> Source material:

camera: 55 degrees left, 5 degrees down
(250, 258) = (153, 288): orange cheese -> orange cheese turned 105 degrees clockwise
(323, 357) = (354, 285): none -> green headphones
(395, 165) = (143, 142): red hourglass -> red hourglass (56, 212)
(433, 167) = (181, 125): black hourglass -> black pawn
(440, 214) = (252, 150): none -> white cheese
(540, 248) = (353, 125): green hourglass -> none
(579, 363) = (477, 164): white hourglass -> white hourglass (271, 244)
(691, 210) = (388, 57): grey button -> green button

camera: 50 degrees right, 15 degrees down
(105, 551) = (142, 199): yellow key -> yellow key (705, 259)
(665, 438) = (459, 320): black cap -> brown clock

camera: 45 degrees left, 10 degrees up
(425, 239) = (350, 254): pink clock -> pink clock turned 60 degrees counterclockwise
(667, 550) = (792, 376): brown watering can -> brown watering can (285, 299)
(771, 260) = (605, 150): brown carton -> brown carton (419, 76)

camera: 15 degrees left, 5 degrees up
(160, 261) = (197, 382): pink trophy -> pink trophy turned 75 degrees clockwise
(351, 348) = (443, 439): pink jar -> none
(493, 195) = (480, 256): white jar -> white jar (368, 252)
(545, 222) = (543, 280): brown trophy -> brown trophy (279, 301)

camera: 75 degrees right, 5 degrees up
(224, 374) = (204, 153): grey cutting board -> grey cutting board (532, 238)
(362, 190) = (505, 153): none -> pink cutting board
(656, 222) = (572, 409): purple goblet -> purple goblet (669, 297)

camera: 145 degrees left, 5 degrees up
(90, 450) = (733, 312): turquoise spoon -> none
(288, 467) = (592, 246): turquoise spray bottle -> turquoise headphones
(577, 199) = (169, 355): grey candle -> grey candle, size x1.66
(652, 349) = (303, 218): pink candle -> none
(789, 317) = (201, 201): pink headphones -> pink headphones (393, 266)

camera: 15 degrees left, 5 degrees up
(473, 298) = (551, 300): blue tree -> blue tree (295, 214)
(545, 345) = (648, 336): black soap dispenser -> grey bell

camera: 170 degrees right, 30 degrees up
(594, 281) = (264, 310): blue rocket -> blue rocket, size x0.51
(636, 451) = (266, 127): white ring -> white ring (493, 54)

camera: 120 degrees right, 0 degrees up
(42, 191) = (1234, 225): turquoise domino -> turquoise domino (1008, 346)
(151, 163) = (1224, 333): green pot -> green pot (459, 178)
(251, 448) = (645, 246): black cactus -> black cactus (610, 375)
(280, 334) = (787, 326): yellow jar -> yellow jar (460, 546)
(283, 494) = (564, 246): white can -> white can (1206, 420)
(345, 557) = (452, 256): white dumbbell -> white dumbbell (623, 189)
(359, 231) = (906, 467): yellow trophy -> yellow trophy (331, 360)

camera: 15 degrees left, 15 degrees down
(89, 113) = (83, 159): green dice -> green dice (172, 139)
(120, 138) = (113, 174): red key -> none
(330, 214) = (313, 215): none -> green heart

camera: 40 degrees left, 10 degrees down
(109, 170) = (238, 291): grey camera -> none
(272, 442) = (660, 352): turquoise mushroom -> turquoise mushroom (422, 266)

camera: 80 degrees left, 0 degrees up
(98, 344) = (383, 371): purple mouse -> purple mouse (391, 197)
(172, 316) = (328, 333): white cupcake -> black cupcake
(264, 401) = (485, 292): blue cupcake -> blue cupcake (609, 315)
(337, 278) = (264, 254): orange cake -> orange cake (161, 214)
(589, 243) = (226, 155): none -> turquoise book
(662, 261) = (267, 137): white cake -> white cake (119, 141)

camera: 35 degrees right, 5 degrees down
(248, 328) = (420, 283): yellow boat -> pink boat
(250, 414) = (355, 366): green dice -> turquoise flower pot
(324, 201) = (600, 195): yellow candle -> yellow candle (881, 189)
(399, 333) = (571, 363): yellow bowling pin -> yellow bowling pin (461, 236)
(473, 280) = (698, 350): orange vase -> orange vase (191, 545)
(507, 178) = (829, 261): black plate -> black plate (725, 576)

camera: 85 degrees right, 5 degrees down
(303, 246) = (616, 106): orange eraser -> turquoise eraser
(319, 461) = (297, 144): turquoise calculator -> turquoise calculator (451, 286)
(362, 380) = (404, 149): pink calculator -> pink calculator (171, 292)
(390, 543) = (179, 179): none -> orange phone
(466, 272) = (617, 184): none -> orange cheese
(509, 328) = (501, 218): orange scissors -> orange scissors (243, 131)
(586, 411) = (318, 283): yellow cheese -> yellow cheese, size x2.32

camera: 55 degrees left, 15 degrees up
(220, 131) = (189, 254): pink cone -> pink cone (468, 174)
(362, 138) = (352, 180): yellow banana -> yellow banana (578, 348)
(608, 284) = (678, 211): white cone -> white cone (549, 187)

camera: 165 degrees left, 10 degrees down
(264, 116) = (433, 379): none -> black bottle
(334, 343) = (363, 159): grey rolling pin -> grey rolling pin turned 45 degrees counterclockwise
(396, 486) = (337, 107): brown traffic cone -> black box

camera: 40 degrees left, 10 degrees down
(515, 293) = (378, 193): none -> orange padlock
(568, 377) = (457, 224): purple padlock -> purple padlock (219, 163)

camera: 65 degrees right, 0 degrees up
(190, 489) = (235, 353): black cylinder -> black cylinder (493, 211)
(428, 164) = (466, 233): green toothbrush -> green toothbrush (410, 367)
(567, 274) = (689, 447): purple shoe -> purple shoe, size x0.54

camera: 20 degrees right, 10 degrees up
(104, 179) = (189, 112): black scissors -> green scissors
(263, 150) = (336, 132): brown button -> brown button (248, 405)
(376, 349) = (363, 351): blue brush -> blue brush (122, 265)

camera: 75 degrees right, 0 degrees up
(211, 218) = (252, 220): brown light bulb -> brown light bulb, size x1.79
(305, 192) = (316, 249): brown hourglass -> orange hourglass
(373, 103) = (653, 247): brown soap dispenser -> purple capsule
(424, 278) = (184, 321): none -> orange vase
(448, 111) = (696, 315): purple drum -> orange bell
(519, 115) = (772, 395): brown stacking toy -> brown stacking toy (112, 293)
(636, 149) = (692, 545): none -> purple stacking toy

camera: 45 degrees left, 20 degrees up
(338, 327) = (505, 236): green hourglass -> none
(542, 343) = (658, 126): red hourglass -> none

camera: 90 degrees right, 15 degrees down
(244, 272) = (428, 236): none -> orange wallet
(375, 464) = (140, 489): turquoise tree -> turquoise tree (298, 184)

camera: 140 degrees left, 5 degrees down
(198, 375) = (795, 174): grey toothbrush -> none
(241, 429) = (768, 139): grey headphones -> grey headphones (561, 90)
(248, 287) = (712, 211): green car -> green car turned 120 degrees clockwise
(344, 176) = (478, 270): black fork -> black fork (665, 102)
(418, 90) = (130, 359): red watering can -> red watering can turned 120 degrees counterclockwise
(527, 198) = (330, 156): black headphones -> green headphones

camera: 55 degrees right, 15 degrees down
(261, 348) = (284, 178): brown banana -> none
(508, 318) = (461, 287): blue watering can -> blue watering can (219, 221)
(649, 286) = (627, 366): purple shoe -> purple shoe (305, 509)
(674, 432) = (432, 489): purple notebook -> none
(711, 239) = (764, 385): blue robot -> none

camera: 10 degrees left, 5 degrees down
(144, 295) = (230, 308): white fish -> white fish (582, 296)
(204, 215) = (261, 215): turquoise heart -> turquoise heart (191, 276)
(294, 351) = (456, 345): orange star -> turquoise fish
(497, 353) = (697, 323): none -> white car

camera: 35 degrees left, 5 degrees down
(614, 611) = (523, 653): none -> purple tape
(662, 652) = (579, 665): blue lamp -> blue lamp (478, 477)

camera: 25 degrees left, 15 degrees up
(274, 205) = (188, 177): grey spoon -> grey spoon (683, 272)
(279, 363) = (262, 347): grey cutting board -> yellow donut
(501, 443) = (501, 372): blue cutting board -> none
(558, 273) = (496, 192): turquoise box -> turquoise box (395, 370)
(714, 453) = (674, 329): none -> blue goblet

> Description of the task: Note every line in the material with "brown" and copy it.

> Worked solution:
(665, 438) = (459, 320): black cap -> brown clock
(667, 550) = (792, 376): brown watering can -> brown watering can (285, 299)
(771, 260) = (605, 150): brown carton -> brown carton (419, 76)
(545, 222) = (543, 280): brown trophy -> brown trophy (279, 301)
(396, 486) = (337, 107): brown traffic cone -> black box
(263, 150) = (336, 132): brown button -> brown button (248, 405)
(211, 218) = (252, 220): brown light bulb -> brown light bulb, size x1.79
(305, 192) = (316, 249): brown hourglass -> orange hourglass
(373, 103) = (653, 247): brown soap dispenser -> purple capsule
(519, 115) = (772, 395): brown stacking toy -> brown stacking toy (112, 293)
(261, 348) = (284, 178): brown banana -> none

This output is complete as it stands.